**** RECORDS TO USE

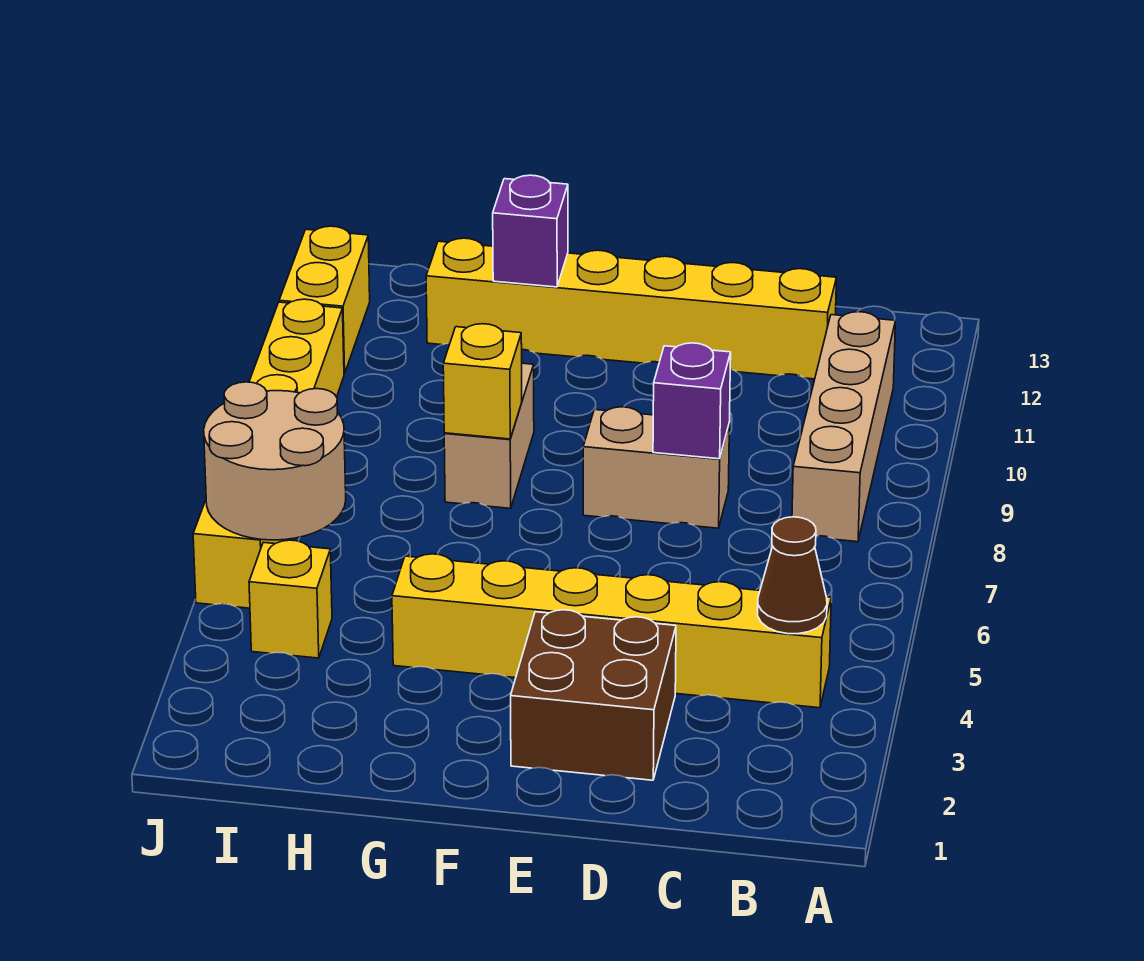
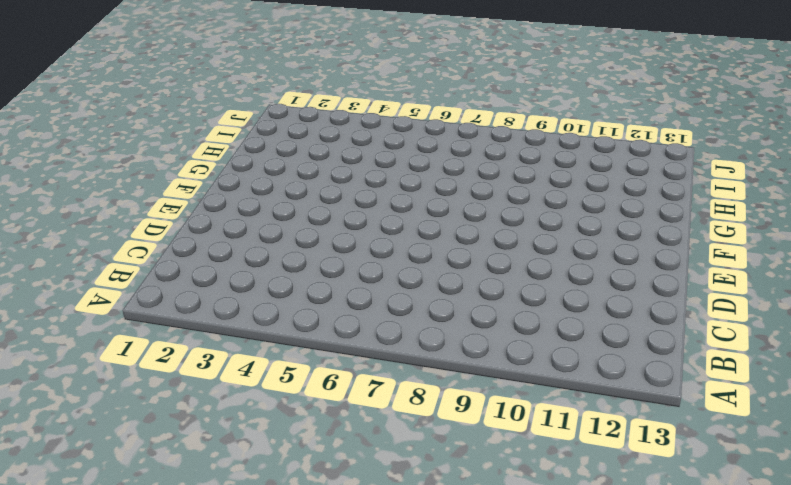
none -> yellow brick B4:G4 level 1
none -> tan brick B8:B11 level 1
none -> yellow brick C12:H12 level 1

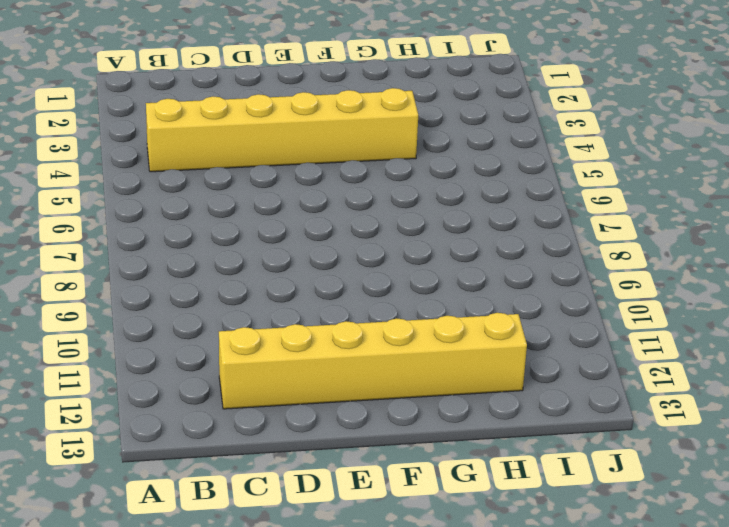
none -> tan brick B8:B11 level 1
none -> brown brick D2:E3 level 1
none -> tan brick D8:E8 level 1

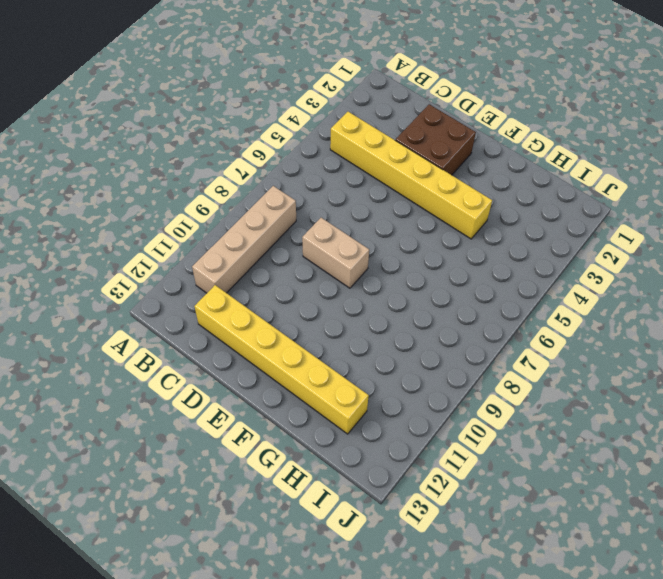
none -> tan brick G8:G9 level 1
none -> yellow brick I4 level 1
none -> yellow brick J5:J10 level 1

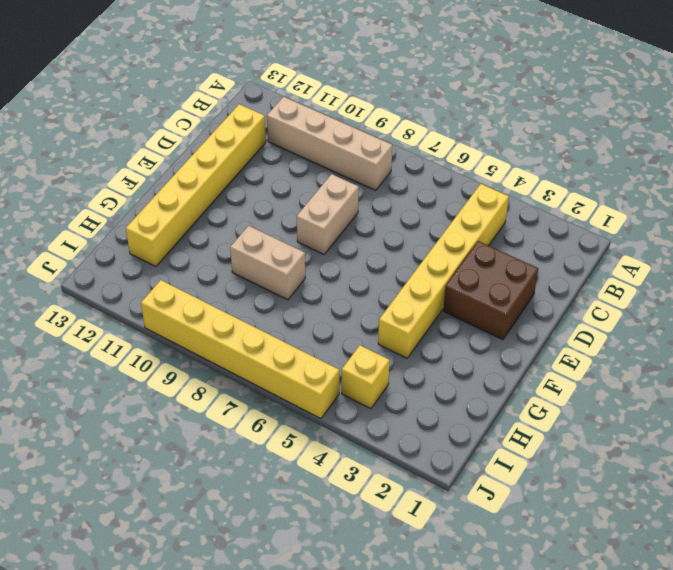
none -> yellow brick J11:J12 level 1
none -> brown cone B4 level 2
none -> purple brick D8 level 2

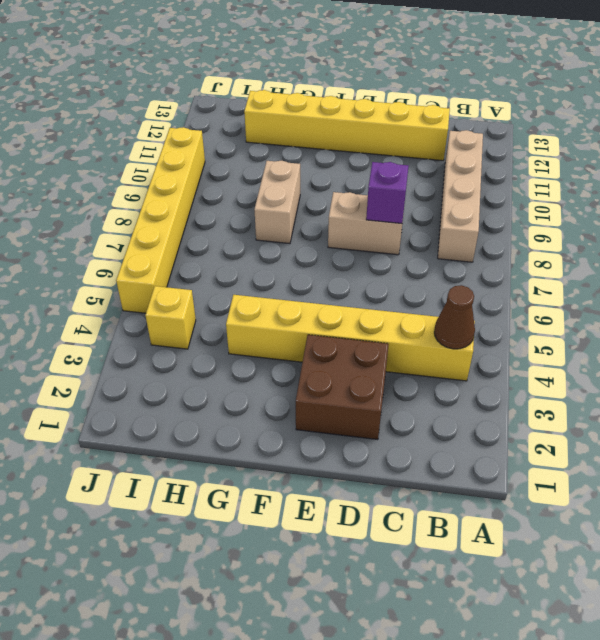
none -> yellow brick J11:J12 level 1
none -> yellow brick G8 level 2
none -> purple brick G12 level 2

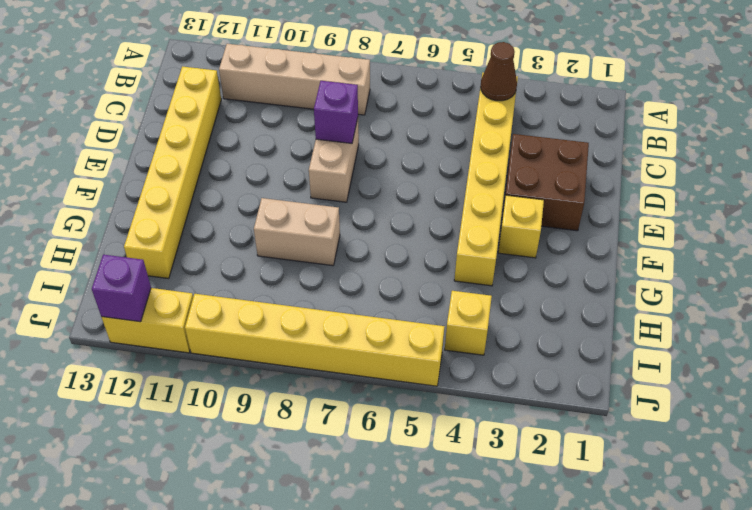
yellow brick F3 level 1 -> yellow brick G8 level 2
purple brick J12 level 2 -> purple brick G12 level 2
none -> tan round brick I5:J6 level 2

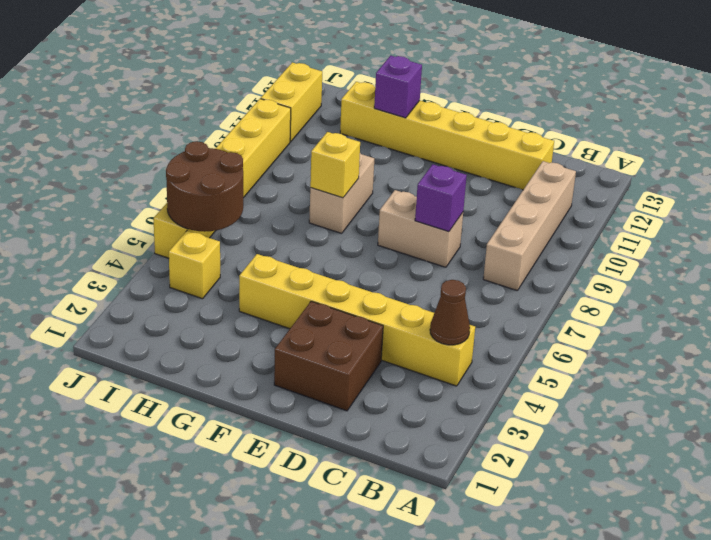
brown round brick I5:J6 level 2 -> tan round brick I5:J6 level 2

********

=== PROBLEM STATEMENT ===
From the entries above, collect every line with the string "yellow" in it.

=== COMPLETED TASK ===
none -> yellow brick B4:G4 level 1
none -> yellow brick C12:H12 level 1
none -> yellow brick I4 level 1
none -> yellow brick J5:J10 level 1
none -> yellow brick J11:J12 level 1
none -> yellow brick J11:J12 level 1
none -> yellow brick G8 level 2
yellow brick F3 level 1 -> yellow brick G8 level 2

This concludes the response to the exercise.